**TASK TO CARRY OUT:** Please state how many lines in the records contain the string "orange", with no words besides the number.

**PROVIDED MATERIAL:**
##########
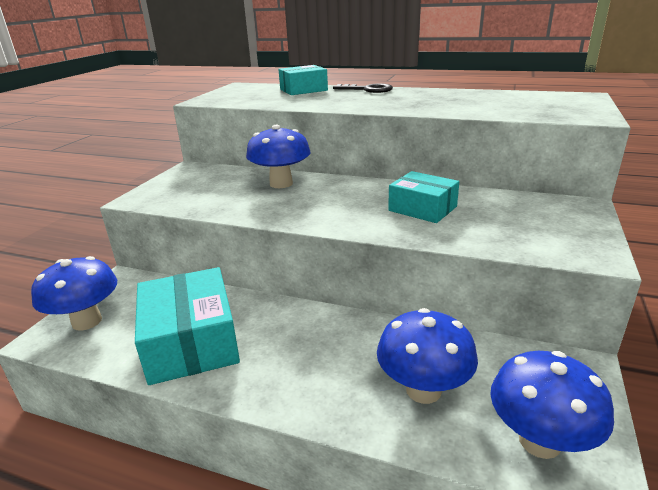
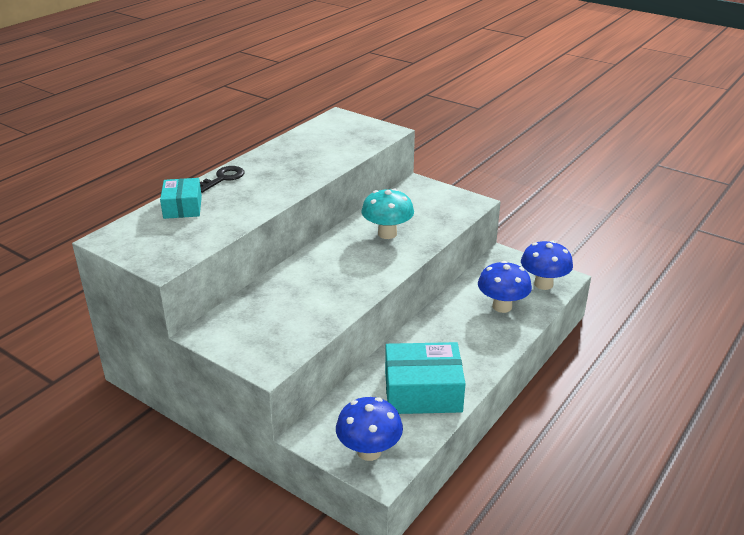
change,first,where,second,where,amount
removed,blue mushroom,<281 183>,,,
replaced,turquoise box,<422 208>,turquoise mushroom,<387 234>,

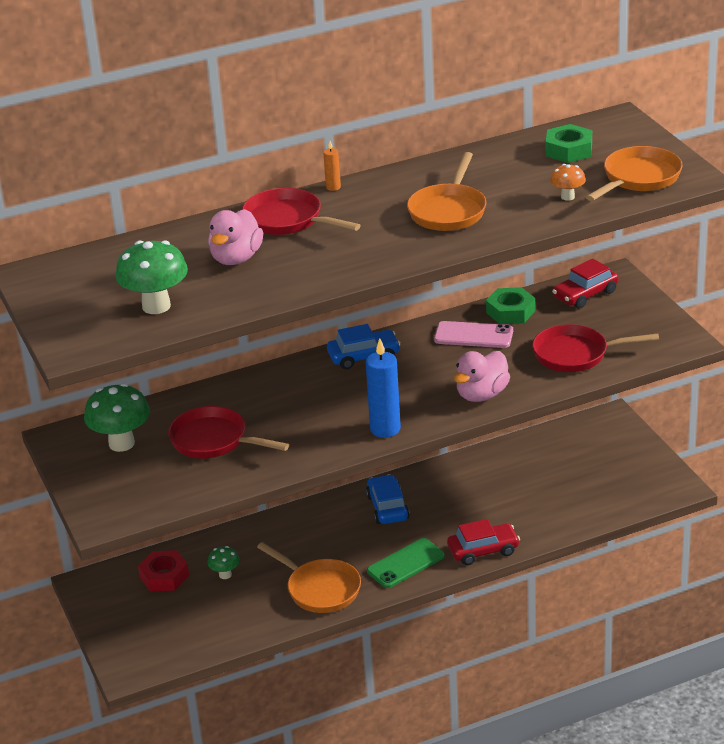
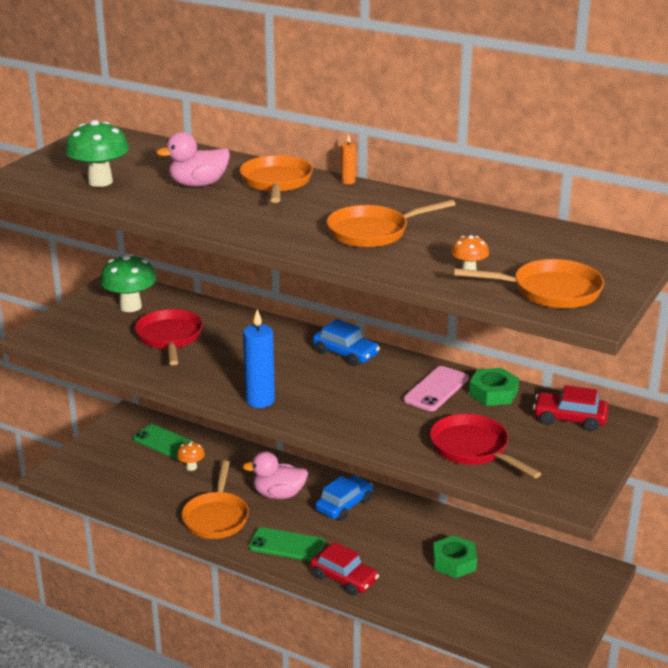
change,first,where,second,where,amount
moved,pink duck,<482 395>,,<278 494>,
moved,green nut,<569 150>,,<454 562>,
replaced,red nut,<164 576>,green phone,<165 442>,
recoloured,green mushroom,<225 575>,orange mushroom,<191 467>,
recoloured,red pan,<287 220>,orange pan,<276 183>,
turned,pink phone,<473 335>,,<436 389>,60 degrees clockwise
##########
**ANSWER BOX:** 2